**TASK GOAL:**
Your task is to copy every line of the entries that holds the word "none".

**INPUT MATERIAL:**
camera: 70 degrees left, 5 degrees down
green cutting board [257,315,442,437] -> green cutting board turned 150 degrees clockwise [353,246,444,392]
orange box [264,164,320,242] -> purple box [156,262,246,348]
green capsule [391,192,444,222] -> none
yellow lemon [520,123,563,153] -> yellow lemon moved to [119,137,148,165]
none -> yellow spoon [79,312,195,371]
--
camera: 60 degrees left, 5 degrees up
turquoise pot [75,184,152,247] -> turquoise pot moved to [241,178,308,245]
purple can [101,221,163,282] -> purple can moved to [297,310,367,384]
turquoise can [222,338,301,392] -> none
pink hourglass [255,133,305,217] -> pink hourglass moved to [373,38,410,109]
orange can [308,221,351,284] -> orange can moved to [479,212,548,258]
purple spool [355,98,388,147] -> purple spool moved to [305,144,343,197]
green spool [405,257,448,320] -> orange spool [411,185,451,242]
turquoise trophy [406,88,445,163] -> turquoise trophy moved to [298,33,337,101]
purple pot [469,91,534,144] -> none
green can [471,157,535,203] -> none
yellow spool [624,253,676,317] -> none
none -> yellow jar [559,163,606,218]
...
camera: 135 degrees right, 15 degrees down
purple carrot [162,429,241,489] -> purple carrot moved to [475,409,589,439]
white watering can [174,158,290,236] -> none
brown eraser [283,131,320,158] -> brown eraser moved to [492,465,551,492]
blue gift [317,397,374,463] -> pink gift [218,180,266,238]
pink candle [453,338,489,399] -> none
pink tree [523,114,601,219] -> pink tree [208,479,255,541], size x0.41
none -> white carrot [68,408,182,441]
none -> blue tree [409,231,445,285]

**OUTPUT FOR THIS TASK:**
green capsule [391,192,444,222] -> none
none -> yellow spoon [79,312,195,371]
turquoise can [222,338,301,392] -> none
purple pot [469,91,534,144] -> none
green can [471,157,535,203] -> none
yellow spool [624,253,676,317] -> none
none -> yellow jar [559,163,606,218]
white watering can [174,158,290,236] -> none
pink candle [453,338,489,399] -> none
none -> white carrot [68,408,182,441]
none -> blue tree [409,231,445,285]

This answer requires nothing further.